• **DATA RECORDS**:
▬▬▬▬▬▬
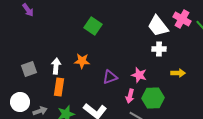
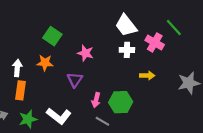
pink cross: (182, 19) -> (155, 42), moved
green square: (93, 26) -> (52, 36), moved
pink star: (139, 75) -> (85, 53), moved
purple triangle: (110, 77) -> (75, 80), turned -35

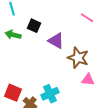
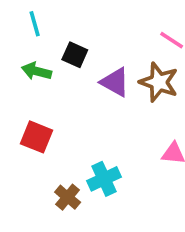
brown star: (78, 58) -> (159, 82), moved
red square: (13, 93) -> (36, 137), moved

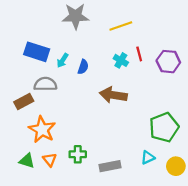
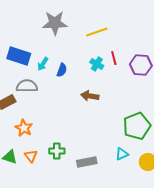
brown arrow: (113, 95) -> (90, 96), size x0.7
orange star: (42, 129) -> (24, 128), size x0.7

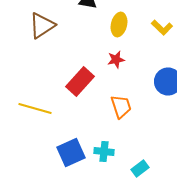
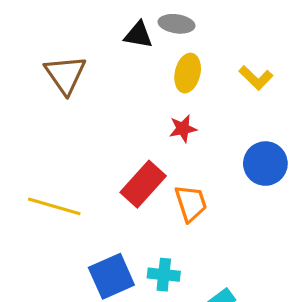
brown triangle: (42, 26) -> (65, 75), turned -32
red rectangle: (80, 82) -> (143, 184), moved

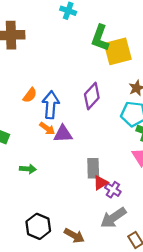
▬▬▬▬▬▬
• **WHAT YOU WILL DO**: Produce the material above again in full, with identical lines and no pictures.

• **SOLUTION FOR THIS PROBLEM**:
pink cross: (182, 19) -> (155, 42), moved
green square: (93, 26) -> (52, 36), moved
pink star: (139, 75) -> (85, 53), moved
purple triangle: (110, 77) -> (75, 80), turned -35

brown star: (78, 58) -> (159, 82), moved
red square: (13, 93) -> (36, 137), moved

brown arrow: (113, 95) -> (90, 96), size x0.7
orange star: (42, 129) -> (24, 128), size x0.7

brown triangle: (42, 26) -> (65, 75), turned -32
red rectangle: (80, 82) -> (143, 184), moved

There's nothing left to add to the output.